[Data items]
________________________________________
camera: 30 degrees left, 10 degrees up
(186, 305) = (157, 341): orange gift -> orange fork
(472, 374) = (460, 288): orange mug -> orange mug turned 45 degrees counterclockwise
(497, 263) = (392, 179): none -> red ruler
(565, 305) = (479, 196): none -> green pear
________________________________________
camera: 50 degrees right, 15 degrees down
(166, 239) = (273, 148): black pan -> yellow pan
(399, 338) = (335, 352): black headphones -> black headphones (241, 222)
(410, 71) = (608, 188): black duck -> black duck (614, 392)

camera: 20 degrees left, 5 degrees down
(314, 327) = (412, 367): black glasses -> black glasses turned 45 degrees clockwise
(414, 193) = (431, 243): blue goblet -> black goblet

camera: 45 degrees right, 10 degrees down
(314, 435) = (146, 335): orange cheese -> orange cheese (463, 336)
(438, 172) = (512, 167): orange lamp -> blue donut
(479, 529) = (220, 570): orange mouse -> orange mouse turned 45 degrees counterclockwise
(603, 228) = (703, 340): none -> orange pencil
________________________________________
Which lines of the data include the string "none"? Copy each of them.

> Written response:
(497, 263) = (392, 179): none -> red ruler
(565, 305) = (479, 196): none -> green pear
(603, 228) = (703, 340): none -> orange pencil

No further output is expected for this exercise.